Work to complete | Find the lines in the records below that contain "cone", and report each of them.

Record excerpts |
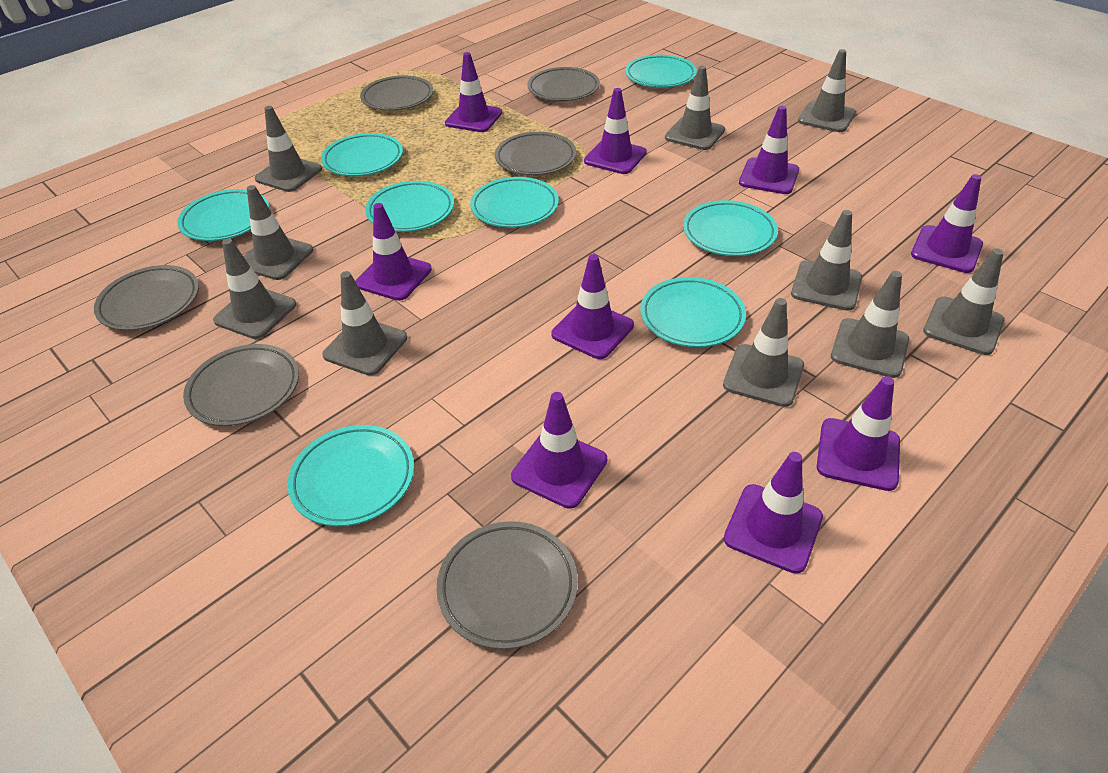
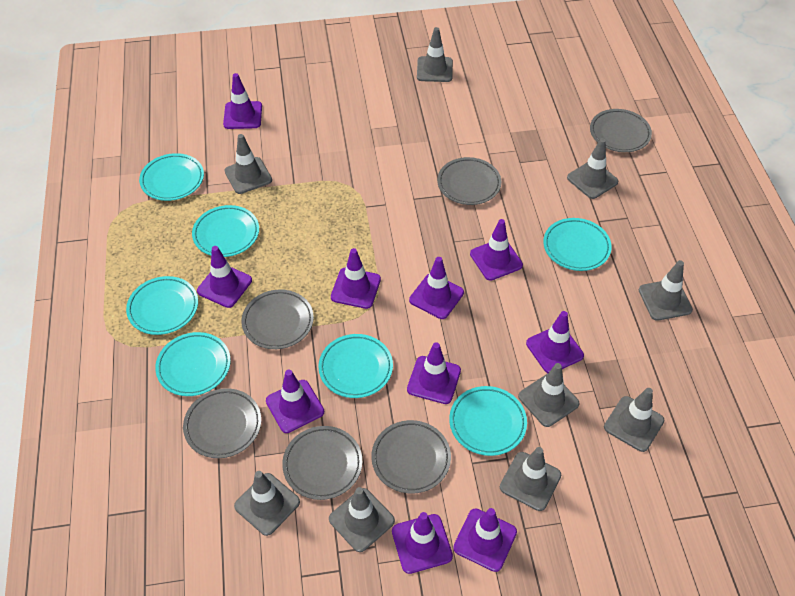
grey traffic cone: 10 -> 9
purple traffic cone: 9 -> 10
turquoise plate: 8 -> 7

...

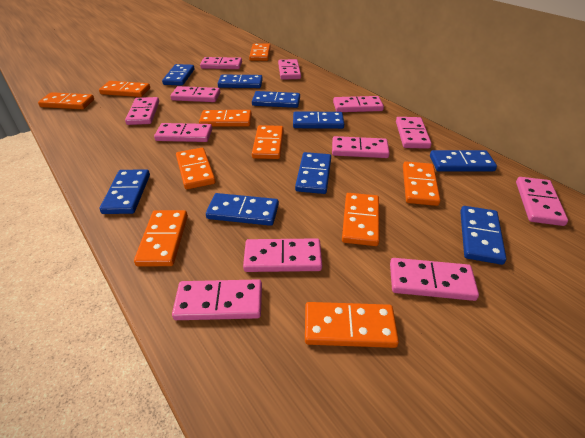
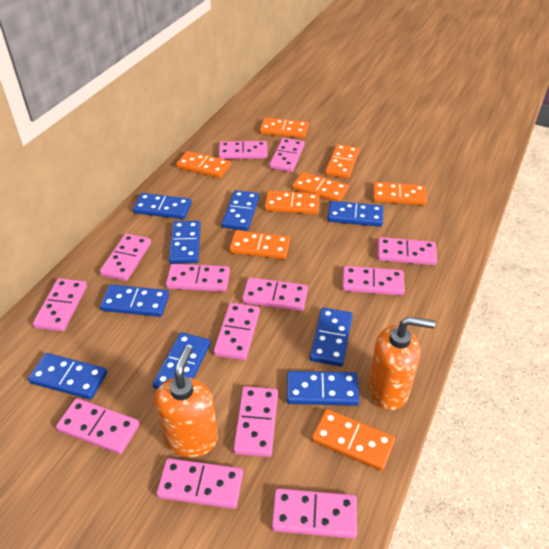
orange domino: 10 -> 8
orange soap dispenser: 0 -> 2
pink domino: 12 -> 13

...

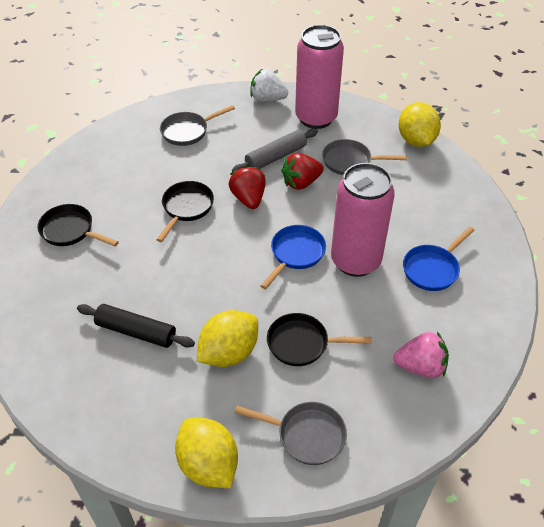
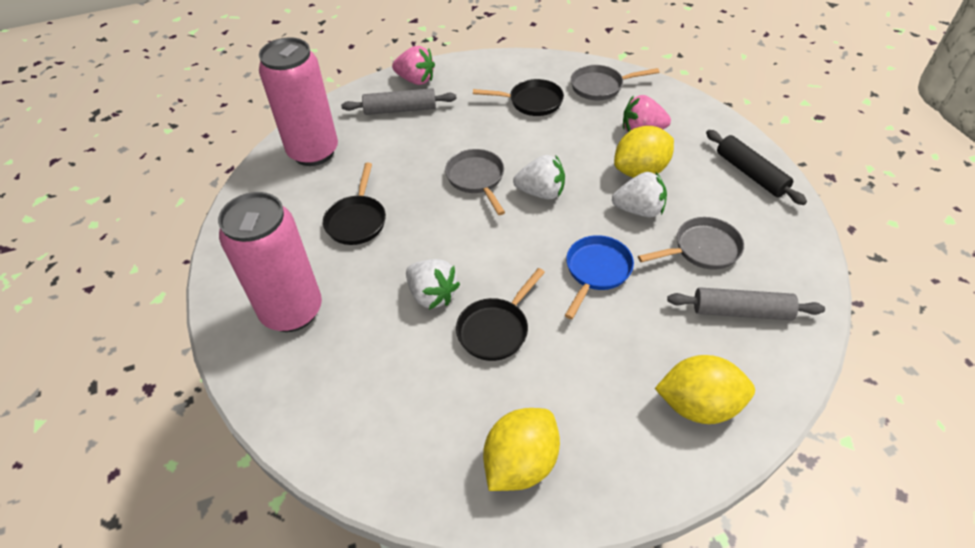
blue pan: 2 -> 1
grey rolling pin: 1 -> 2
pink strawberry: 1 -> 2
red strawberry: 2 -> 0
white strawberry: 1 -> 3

Result |
grey traffic cone: 10 -> 9
purple traffic cone: 9 -> 10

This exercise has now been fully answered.